Spatial object tracking data:
■ ■ ■

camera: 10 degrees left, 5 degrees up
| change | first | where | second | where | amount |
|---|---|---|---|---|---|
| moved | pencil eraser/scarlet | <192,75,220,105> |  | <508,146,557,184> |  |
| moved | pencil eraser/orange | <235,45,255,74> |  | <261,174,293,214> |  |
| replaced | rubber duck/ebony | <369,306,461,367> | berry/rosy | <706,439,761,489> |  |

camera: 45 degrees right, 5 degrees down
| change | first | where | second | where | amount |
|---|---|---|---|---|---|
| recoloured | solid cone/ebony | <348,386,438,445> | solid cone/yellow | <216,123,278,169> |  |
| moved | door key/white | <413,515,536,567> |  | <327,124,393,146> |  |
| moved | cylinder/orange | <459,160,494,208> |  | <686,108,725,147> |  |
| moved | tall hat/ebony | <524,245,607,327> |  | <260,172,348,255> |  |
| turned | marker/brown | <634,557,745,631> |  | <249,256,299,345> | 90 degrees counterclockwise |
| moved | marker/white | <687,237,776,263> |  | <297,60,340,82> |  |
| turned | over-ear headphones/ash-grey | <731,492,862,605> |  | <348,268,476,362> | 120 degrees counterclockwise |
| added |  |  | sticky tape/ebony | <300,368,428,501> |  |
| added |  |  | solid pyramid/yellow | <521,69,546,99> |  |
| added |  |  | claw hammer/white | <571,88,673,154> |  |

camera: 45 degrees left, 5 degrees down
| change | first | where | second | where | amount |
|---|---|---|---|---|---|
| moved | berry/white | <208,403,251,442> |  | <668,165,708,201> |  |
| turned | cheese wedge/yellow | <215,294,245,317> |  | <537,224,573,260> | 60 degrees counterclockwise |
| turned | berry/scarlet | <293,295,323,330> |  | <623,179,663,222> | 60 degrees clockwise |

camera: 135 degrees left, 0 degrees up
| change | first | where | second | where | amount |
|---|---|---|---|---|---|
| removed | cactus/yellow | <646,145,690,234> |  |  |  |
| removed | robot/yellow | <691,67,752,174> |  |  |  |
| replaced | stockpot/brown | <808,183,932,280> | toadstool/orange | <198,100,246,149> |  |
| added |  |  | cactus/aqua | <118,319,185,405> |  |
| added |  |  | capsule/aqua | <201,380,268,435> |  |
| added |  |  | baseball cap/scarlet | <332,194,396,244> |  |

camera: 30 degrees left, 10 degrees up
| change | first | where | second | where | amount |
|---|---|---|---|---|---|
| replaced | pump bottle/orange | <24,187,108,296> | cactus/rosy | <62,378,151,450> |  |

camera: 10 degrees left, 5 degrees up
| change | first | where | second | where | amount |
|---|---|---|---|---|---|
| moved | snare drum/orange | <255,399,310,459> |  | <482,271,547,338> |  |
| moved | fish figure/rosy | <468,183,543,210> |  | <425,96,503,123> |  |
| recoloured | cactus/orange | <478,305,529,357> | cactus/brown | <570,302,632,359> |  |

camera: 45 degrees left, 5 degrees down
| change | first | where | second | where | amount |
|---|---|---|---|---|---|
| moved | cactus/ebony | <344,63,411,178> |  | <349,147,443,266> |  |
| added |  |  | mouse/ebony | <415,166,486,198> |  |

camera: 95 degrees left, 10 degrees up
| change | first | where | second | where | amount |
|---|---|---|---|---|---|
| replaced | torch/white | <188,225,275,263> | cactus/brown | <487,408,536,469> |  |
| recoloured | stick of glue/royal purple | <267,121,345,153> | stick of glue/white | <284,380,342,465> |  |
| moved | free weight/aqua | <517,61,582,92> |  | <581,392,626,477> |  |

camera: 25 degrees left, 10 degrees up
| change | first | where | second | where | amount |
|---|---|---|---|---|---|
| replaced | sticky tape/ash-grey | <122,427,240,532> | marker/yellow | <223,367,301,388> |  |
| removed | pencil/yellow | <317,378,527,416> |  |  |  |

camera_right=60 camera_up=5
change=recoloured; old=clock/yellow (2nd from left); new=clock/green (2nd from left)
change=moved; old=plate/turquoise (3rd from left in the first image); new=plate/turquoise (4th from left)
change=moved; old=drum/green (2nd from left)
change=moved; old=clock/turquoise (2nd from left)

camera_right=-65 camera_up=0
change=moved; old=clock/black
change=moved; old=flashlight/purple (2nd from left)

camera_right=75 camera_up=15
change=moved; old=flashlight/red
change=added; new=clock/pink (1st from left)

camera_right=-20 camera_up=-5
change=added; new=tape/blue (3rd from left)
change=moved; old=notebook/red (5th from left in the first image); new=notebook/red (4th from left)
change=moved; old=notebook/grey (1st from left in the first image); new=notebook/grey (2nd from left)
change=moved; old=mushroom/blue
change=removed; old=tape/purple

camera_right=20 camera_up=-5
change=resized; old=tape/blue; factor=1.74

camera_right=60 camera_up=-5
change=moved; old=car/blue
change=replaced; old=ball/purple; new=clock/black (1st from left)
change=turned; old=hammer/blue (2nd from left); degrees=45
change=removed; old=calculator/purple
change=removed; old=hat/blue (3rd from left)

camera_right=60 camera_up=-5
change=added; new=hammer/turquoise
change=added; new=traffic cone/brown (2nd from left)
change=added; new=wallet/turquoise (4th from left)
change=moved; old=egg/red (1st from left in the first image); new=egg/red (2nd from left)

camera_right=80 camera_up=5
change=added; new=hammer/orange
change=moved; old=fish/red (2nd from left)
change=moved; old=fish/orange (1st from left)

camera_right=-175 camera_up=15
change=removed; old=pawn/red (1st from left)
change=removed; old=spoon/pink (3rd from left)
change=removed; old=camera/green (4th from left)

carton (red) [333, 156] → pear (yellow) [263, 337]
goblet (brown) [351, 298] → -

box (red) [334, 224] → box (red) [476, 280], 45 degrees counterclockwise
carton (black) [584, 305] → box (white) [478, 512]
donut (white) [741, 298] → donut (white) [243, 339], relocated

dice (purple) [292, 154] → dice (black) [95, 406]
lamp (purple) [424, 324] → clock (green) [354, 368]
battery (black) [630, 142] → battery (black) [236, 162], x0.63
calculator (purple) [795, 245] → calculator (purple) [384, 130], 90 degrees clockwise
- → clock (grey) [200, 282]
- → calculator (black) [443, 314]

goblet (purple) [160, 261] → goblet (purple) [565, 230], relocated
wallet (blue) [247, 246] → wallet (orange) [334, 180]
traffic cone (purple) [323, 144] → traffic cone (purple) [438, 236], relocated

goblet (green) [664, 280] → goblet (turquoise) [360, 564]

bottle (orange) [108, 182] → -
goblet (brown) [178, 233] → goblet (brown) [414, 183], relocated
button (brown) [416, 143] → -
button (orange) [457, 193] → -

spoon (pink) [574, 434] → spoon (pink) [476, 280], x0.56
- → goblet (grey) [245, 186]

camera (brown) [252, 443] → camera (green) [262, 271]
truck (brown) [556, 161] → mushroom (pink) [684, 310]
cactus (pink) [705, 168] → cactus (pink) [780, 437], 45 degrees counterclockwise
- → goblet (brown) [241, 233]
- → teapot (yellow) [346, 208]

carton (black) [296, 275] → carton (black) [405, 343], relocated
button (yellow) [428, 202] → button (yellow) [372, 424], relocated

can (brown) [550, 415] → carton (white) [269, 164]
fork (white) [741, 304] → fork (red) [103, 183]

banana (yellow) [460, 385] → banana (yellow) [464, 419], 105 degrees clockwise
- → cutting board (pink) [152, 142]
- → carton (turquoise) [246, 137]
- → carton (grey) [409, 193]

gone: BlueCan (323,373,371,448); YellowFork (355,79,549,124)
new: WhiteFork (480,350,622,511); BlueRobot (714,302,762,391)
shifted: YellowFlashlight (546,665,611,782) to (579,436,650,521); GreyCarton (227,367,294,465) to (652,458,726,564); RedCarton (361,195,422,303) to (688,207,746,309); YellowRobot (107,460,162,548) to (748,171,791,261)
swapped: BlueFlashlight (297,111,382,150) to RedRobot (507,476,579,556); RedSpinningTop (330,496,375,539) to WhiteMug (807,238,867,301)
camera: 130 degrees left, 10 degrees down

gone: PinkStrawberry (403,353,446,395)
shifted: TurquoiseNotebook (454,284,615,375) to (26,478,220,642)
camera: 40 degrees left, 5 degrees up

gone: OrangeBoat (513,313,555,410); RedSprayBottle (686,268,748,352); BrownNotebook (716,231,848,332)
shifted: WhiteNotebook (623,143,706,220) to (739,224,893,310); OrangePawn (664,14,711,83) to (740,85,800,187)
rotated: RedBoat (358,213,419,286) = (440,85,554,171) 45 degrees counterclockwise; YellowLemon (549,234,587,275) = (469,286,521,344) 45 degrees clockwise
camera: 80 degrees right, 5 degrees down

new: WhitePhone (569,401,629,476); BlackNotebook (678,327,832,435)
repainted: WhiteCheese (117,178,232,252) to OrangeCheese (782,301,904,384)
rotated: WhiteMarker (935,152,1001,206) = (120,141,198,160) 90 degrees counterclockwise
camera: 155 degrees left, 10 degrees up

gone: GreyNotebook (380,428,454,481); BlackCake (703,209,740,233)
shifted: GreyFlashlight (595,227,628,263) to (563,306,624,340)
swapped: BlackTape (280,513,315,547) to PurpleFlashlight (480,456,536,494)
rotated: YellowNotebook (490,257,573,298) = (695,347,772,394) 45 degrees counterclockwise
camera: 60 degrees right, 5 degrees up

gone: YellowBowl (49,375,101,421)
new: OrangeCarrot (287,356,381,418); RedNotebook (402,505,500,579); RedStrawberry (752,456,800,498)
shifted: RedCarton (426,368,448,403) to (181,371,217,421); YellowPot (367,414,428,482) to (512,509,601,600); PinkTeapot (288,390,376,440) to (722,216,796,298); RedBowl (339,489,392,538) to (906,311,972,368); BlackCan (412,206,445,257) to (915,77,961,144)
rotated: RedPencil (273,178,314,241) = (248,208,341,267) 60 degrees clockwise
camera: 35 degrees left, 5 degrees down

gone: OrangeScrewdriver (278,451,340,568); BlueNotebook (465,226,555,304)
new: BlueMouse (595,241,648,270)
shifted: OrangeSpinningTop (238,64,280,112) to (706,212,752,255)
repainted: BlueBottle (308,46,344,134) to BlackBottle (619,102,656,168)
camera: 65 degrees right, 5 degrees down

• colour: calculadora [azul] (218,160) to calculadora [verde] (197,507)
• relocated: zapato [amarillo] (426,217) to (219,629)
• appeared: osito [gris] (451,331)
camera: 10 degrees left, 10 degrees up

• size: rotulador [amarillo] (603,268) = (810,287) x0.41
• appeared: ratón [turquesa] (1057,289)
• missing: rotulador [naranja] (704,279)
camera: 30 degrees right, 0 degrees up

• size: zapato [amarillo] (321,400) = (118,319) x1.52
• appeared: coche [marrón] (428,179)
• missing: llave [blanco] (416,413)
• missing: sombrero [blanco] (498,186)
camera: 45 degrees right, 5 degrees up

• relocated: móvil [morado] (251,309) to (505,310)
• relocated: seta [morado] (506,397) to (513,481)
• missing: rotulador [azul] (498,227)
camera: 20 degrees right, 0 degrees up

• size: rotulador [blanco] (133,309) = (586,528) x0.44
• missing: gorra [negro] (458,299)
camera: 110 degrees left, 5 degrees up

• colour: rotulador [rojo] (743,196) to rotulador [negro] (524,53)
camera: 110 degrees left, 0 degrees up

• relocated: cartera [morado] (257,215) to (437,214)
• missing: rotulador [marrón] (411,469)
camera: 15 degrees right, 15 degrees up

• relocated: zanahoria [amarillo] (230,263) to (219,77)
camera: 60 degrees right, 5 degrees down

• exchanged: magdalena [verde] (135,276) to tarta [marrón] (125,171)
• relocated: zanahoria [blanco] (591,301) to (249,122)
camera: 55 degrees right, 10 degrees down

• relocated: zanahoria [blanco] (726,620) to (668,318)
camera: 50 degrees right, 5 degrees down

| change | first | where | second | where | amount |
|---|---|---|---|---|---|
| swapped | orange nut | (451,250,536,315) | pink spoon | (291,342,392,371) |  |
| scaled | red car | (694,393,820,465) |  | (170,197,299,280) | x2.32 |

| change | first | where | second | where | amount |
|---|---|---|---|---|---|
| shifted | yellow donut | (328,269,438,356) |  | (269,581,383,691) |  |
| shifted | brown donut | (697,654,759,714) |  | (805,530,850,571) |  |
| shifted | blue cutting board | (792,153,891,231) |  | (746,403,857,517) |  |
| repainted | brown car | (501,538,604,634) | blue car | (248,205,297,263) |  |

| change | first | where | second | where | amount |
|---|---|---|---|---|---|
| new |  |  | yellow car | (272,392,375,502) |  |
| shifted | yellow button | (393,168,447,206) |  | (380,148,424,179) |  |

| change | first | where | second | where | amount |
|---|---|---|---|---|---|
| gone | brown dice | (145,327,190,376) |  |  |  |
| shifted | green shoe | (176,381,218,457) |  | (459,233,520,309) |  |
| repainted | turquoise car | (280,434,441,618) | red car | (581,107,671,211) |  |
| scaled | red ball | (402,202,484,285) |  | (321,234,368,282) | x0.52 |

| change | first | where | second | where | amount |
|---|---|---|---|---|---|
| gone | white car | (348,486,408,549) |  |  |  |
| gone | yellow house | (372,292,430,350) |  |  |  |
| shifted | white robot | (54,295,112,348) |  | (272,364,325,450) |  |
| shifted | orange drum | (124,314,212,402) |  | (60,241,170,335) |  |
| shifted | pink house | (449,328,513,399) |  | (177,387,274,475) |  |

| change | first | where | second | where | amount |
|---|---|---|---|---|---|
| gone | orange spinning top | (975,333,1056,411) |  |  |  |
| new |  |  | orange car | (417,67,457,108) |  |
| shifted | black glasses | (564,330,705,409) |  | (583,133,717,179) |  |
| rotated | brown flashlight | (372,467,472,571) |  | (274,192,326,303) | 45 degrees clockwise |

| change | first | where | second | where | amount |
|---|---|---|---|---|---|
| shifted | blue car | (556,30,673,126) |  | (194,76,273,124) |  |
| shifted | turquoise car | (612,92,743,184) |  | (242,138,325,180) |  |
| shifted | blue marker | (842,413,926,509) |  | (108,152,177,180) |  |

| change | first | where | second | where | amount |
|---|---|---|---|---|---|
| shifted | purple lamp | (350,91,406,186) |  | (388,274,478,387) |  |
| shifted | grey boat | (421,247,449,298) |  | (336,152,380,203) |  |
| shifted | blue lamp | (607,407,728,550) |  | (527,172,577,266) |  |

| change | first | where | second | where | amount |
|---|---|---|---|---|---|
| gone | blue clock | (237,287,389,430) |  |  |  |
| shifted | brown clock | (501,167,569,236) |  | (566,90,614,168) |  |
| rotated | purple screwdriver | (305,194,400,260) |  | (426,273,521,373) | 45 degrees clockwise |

■ ■ ■

Problem description: Show each line in the data where the string "eraser" appears.

Solution for this problem:
| moved | pencil eraser/scarlet | <192,75,220,105> |  | <508,146,557,184> |  |
| moved | pencil eraser/orange | <235,45,255,74> |  | <261,174,293,214> |  |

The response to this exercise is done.